[Start of Attachment]

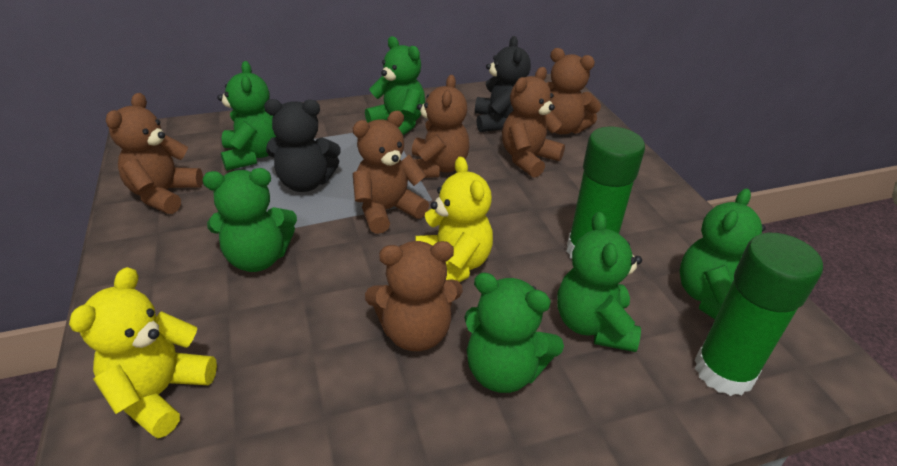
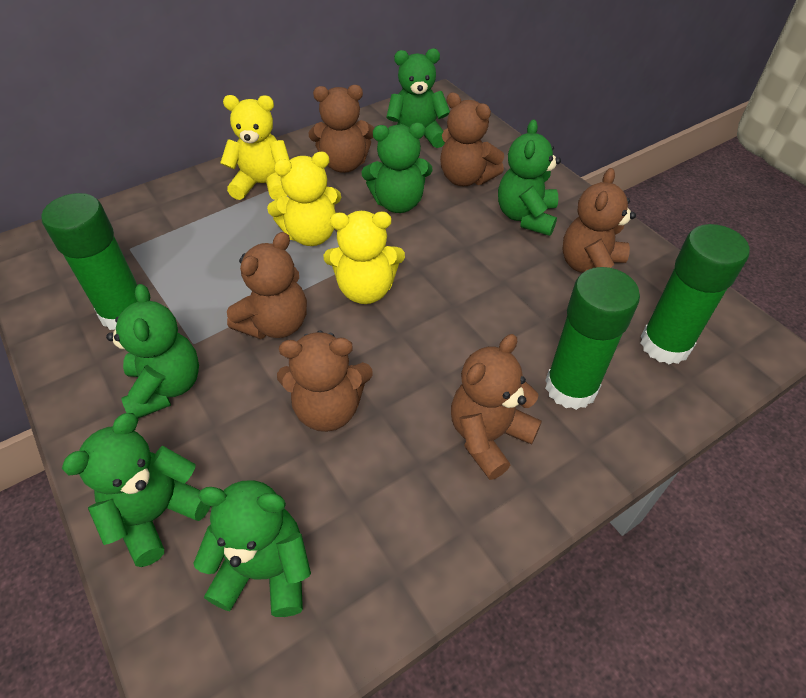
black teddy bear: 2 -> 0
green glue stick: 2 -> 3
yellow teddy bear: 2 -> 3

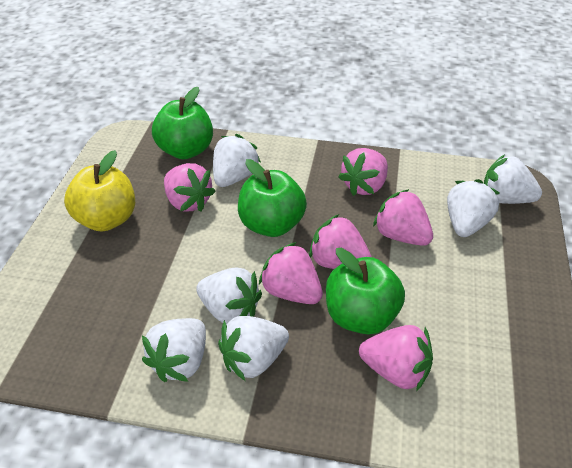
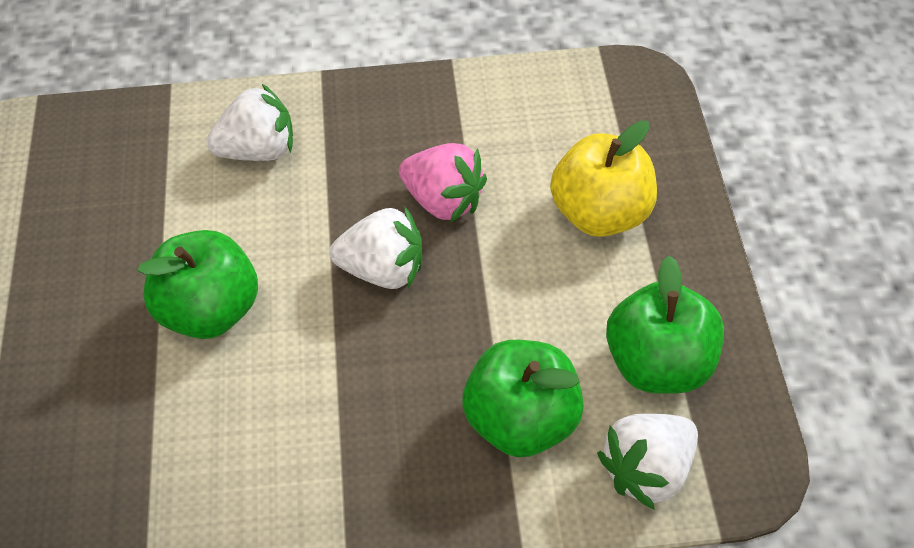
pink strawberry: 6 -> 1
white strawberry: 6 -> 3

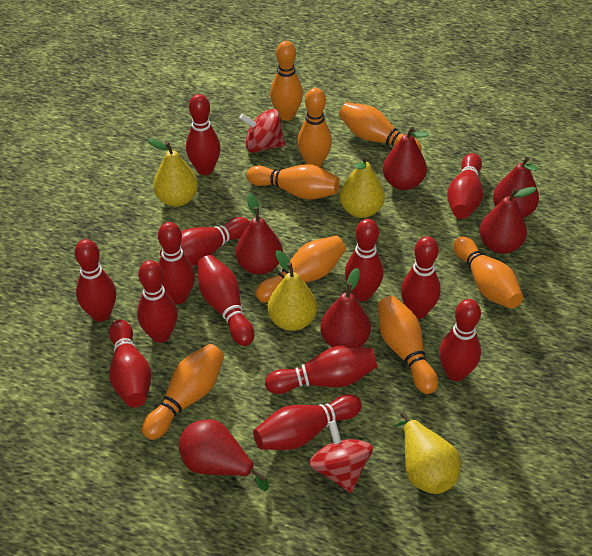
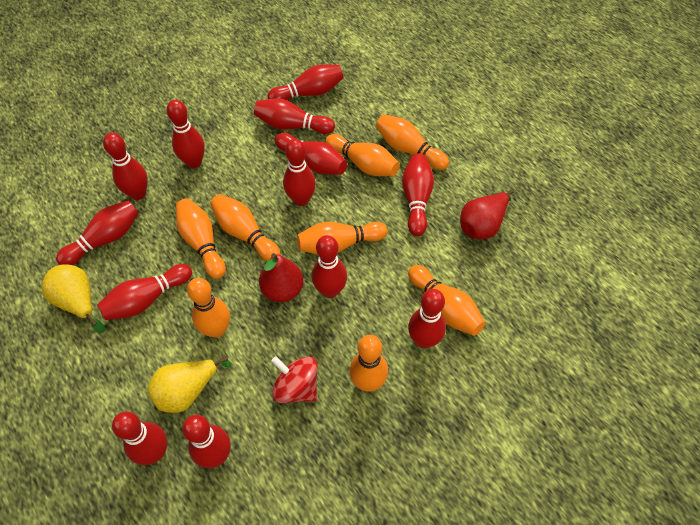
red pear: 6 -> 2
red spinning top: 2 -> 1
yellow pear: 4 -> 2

[End of Attachment]

Leave the pictures out and copy the rest of the data exactly.

Solution for this task:
black teddy bear: 2 -> 0
green glue stick: 2 -> 3
yellow teddy bear: 2 -> 3

pink strawberry: 6 -> 1
white strawberry: 6 -> 3

red pear: 6 -> 2
red spinning top: 2 -> 1
yellow pear: 4 -> 2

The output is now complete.